_TRY IT_
Please copy every record below exactly, leaving out the pictures.

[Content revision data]
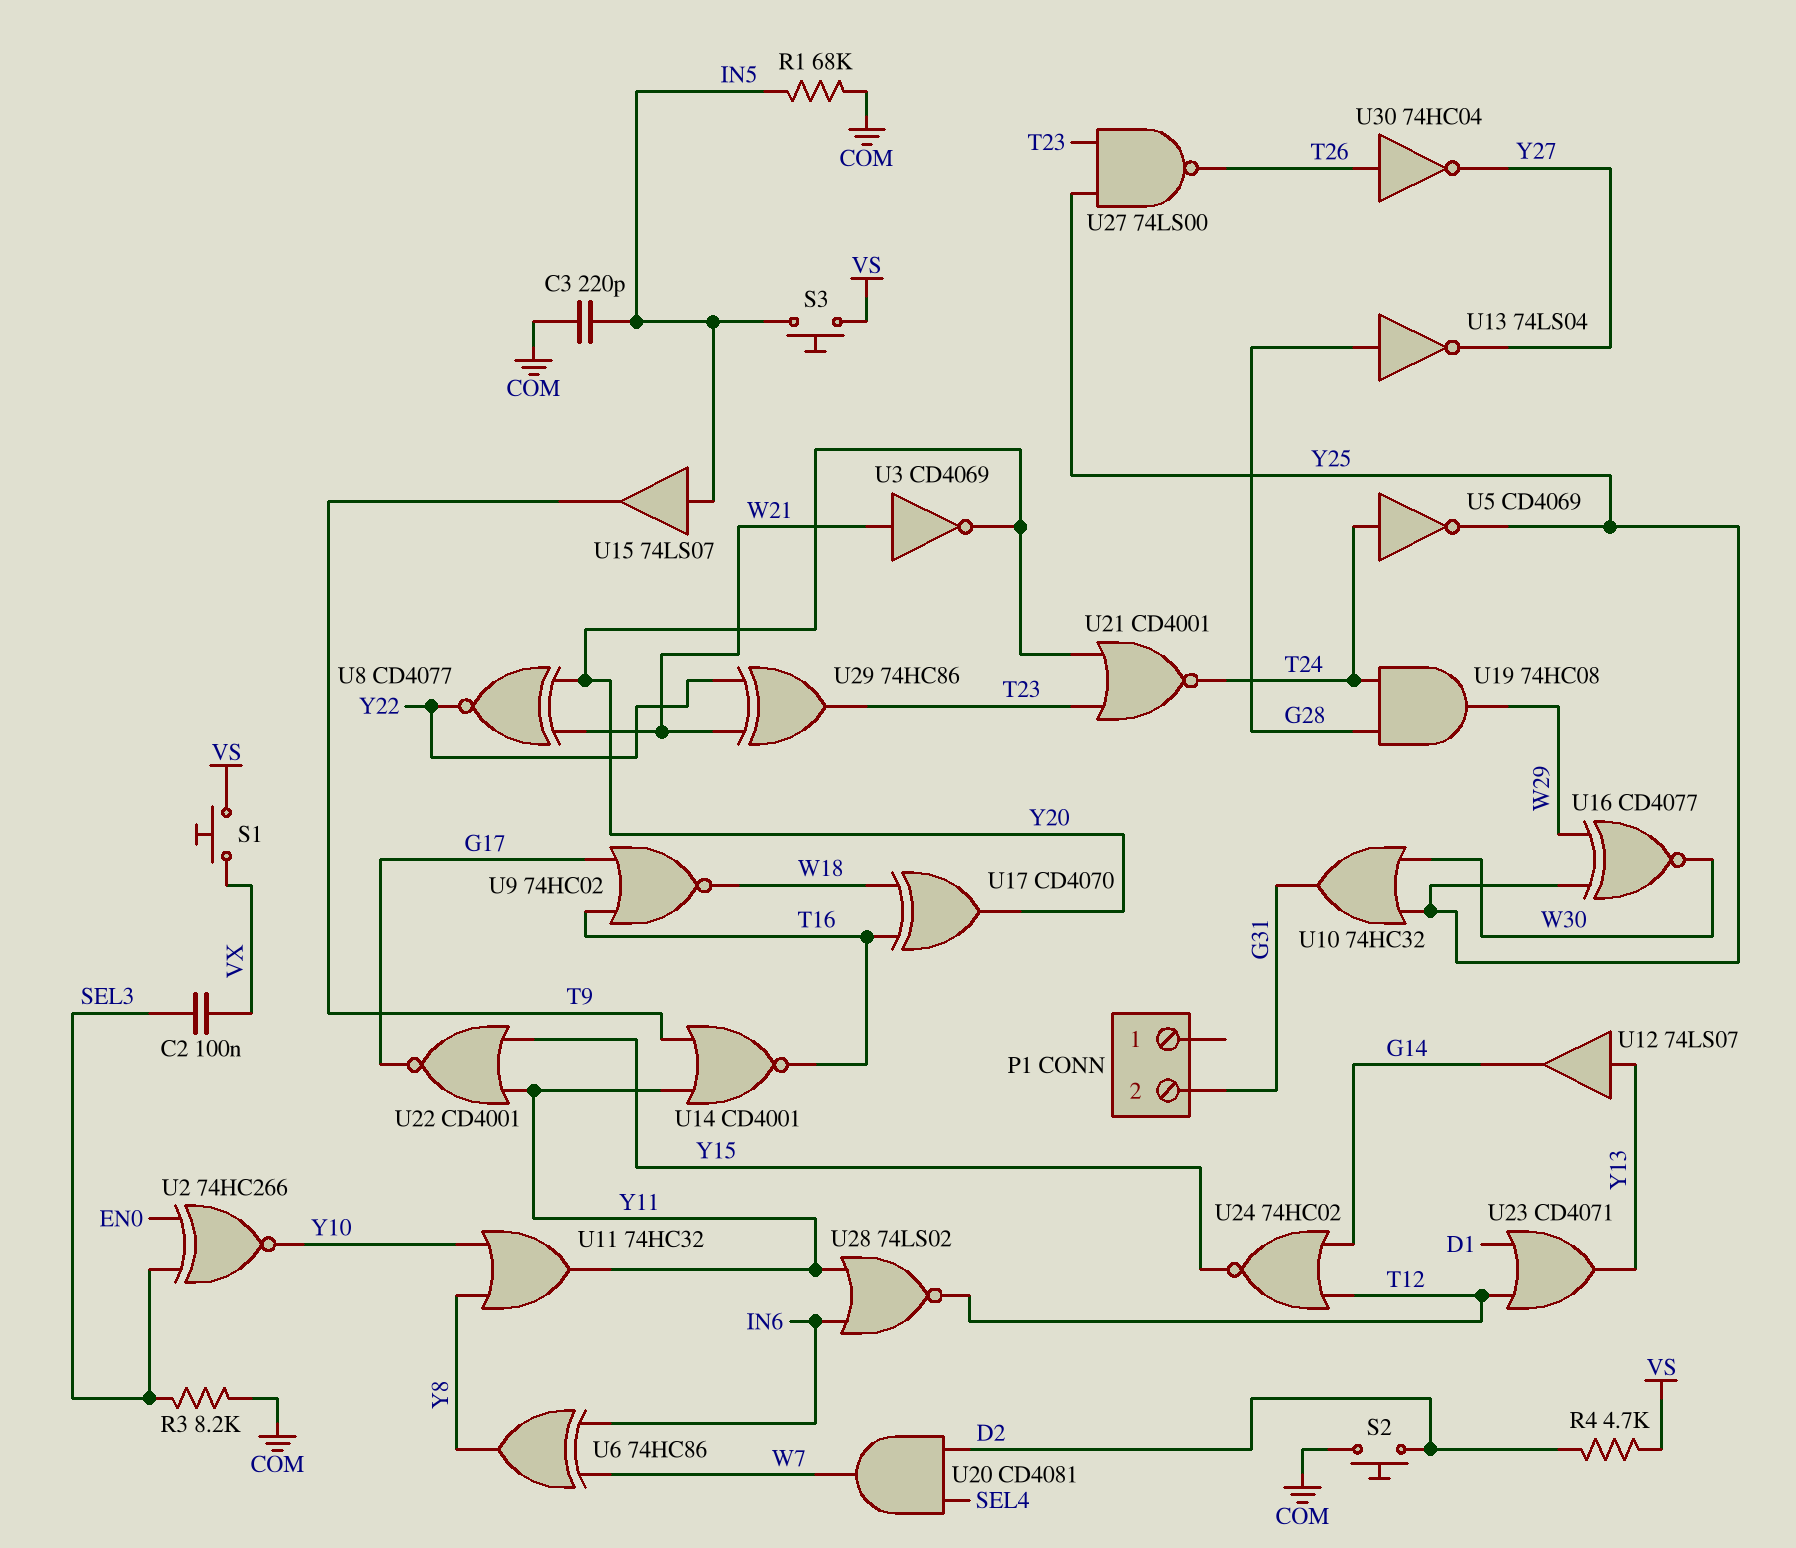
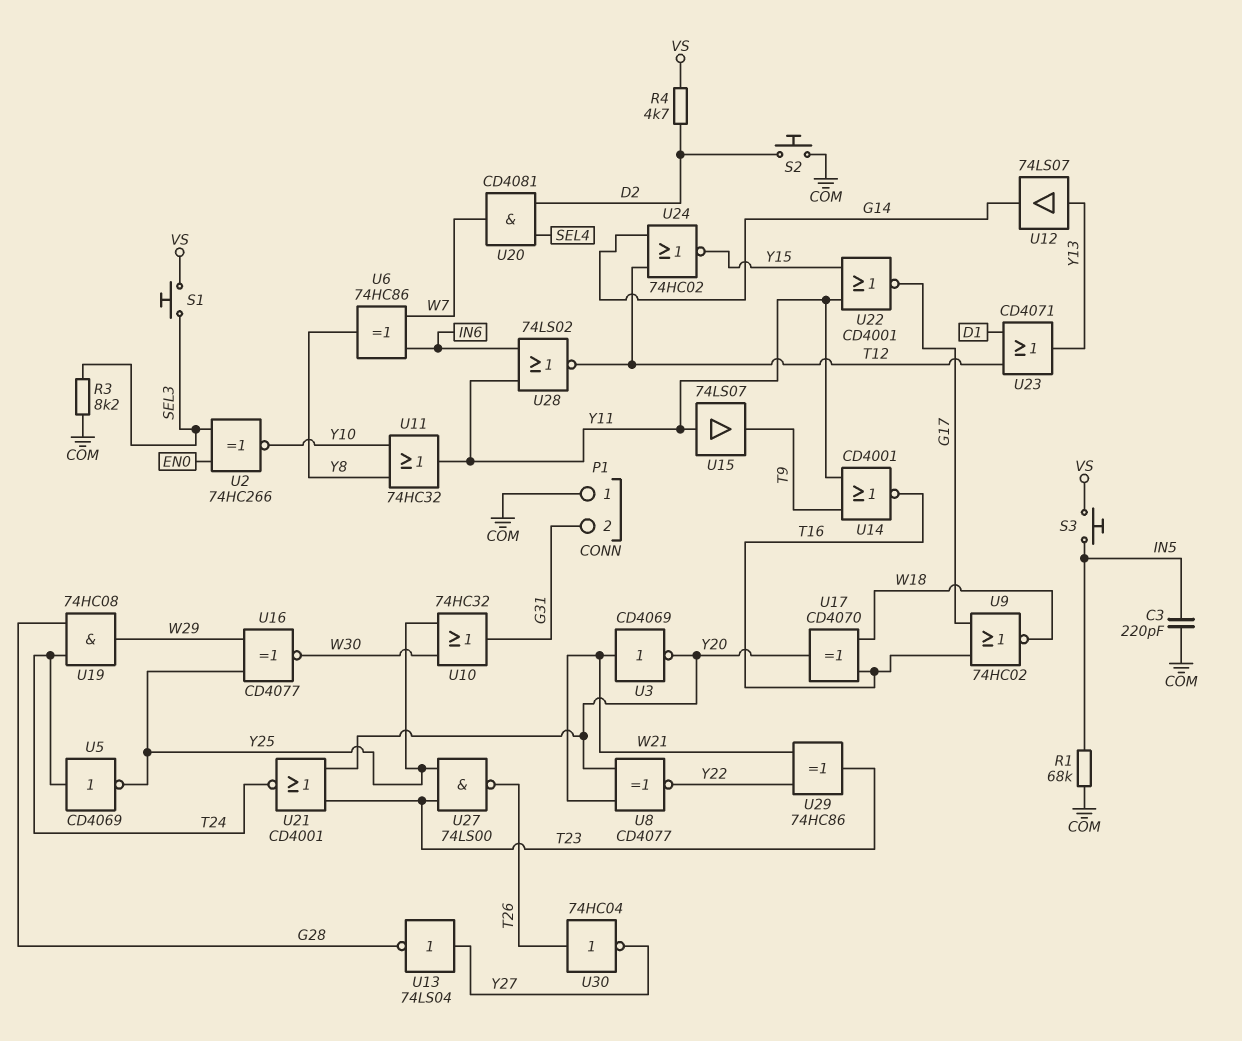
C2: 100nF (SEL3, VX) -> none
P1 pin 1: none -> COM
S1: button (VS, VX) -> button (SEL3, VS)
U13: NOT 74LS04 (in G28, out Y27) -> NOT 74LS04 (in Y27, out G28)
U15: buffer 74LS07 (in IN5, out T9) -> buffer 74LS07 (in Y11, out T9)

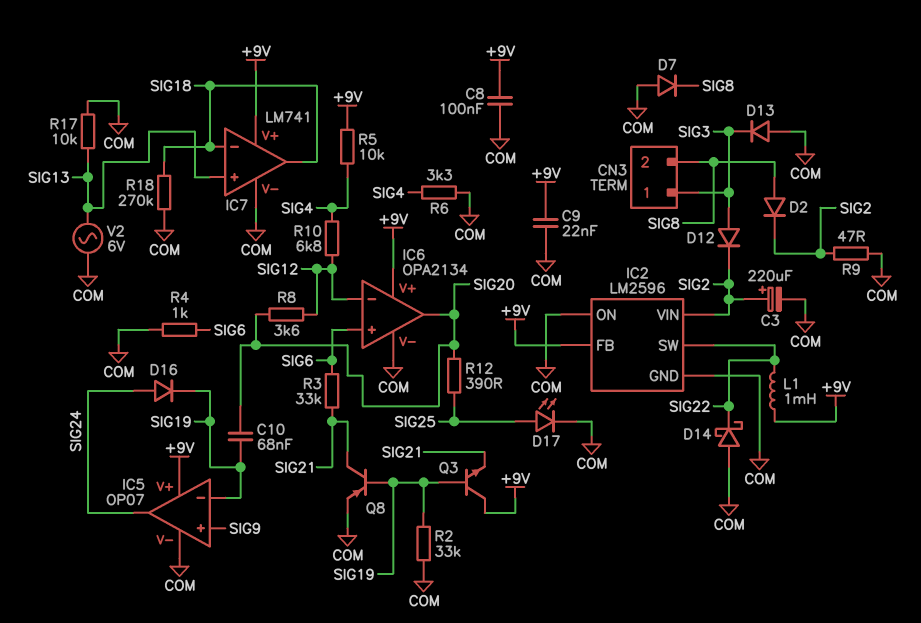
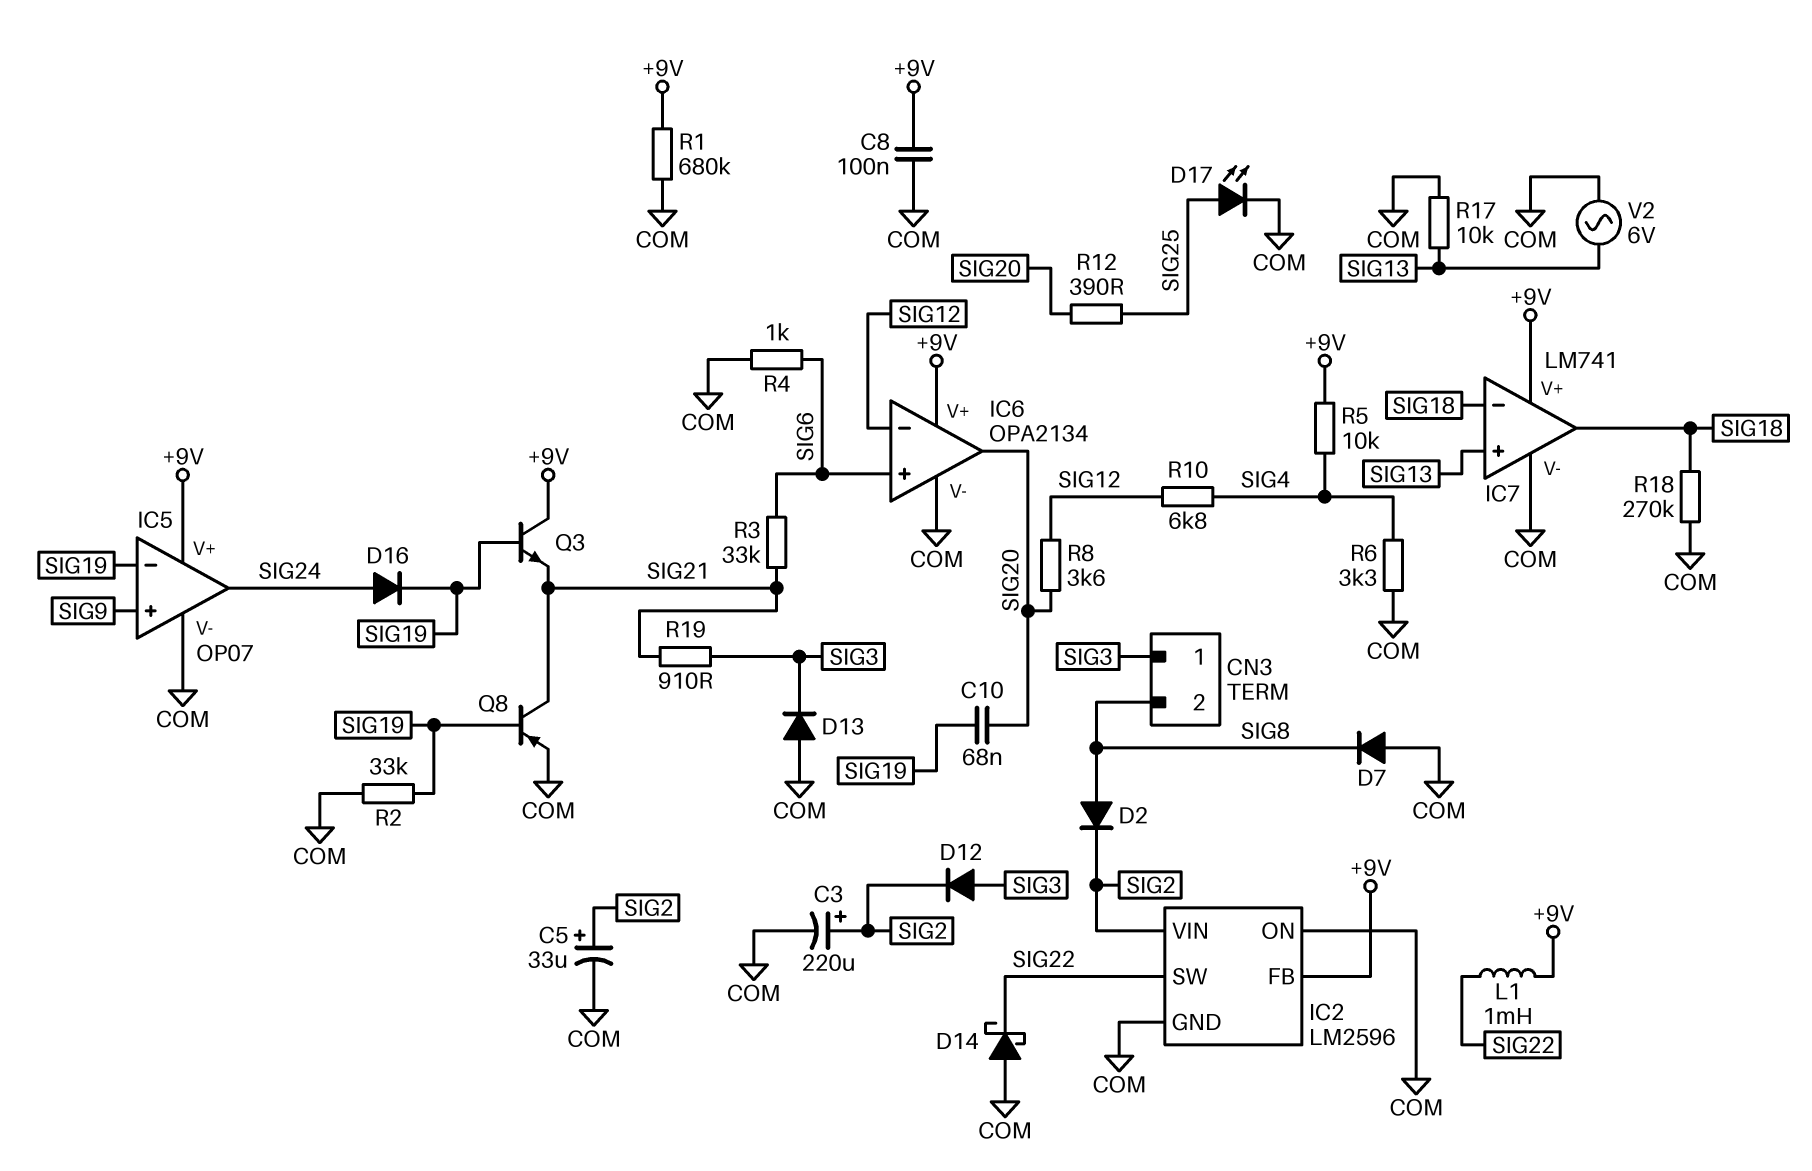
C5: none -> 33uF (plus SIG2, minus COM)
C9: 22nF (+9V, COM) -> none
R1: none -> 680k (+9V, COM)
R9: 47 (COM, SIG2) -> none
R19: none -> 910 (SIG3, SIG21)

_RESULT OF THE EXERCISE_
C2: 100nF (SEL3, VX) -> none
P1 pin 1: none -> COM
S1: button (VS, VX) -> button (SEL3, VS)
U13: NOT 74LS04 (in G28, out Y27) -> NOT 74LS04 (in Y27, out G28)
U15: buffer 74LS07 (in IN5, out T9) -> buffer 74LS07 (in Y11, out T9)

C5: none -> 33uF (plus SIG2, minus COM)
C9: 22nF (+9V, COM) -> none
R1: none -> 680k (+9V, COM)
R9: 47 (COM, SIG2) -> none
R19: none -> 910 (SIG3, SIG21)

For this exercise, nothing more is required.